WHAT THE EXERCISE ASKS: Going down the data below, set down exactly the line with "R2: 2.2k (N2, N21) -> 330 (N2, N21)" and each line after it through the line with "R4: 33k (GND, VS) -> none"; no other lines.

ENTRIES SHOWN:

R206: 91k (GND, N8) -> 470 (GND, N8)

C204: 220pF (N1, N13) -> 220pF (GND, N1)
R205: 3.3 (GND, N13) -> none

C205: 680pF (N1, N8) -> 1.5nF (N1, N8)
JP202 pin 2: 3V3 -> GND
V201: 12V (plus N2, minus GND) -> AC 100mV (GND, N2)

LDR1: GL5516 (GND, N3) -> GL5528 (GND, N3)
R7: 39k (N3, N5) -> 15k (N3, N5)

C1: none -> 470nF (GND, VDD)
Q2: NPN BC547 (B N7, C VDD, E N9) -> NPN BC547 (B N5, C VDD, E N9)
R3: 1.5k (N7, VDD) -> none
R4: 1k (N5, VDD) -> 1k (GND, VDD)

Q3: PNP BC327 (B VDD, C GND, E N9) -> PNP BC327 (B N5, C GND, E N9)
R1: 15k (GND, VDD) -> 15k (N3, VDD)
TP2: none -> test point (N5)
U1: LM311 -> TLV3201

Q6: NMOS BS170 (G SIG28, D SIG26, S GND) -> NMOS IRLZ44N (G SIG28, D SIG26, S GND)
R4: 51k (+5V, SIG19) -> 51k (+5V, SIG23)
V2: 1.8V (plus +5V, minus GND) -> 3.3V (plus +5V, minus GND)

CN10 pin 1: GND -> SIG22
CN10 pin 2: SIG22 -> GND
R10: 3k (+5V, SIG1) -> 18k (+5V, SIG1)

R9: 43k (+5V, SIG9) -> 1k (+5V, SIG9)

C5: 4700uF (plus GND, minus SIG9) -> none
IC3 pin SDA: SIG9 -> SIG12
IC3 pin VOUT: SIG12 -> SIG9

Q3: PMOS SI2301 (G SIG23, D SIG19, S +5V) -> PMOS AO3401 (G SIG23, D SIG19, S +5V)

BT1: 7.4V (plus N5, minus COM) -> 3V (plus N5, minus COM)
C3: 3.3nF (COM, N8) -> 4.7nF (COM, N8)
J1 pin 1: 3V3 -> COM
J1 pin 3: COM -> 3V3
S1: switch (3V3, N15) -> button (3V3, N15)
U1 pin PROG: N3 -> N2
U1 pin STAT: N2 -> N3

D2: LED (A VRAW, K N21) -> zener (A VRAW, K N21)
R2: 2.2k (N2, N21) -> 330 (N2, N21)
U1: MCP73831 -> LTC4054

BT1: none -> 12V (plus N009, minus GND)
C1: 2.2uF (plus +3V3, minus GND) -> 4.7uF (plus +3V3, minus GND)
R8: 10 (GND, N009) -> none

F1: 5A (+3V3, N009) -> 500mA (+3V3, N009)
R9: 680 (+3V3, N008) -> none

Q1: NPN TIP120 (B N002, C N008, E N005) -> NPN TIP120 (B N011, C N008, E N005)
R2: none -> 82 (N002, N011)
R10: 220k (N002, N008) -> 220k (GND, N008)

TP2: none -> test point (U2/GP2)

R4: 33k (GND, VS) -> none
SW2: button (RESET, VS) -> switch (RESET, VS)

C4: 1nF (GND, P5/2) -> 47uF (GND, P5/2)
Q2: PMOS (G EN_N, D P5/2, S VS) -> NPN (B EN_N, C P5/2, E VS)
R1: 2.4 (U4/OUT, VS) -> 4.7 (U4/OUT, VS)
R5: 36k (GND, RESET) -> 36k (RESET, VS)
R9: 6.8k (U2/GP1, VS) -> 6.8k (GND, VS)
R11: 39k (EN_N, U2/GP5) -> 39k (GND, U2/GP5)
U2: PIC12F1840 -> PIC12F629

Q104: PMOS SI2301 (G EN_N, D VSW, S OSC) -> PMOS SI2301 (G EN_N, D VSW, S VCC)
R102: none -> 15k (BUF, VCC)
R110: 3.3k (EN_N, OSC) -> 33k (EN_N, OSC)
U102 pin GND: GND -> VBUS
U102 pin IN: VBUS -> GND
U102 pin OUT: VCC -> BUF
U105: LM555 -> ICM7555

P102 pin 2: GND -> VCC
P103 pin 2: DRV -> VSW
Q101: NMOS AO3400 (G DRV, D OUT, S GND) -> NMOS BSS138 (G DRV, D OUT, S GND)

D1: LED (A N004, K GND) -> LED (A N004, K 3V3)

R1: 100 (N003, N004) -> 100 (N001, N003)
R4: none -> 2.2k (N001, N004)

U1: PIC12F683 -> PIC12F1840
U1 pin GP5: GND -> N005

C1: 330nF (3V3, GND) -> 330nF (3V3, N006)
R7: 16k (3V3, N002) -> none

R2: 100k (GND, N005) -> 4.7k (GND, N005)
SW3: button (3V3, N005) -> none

WRITTEN SOLUTION:
R2: 2.2k (N2, N21) -> 330 (N2, N21)
U1: MCP73831 -> LTC4054

BT1: none -> 12V (plus N009, minus GND)
C1: 2.2uF (plus +3V3, minus GND) -> 4.7uF (plus +3V3, minus GND)
R8: 10 (GND, N009) -> none

F1: 5A (+3V3, N009) -> 500mA (+3V3, N009)
R9: 680 (+3V3, N008) -> none

Q1: NPN TIP120 (B N002, C N008, E N005) -> NPN TIP120 (B N011, C N008, E N005)
R2: none -> 82 (N002, N011)
R10: 220k (N002, N008) -> 220k (GND, N008)

TP2: none -> test point (U2/GP2)

R4: 33k (GND, VS) -> none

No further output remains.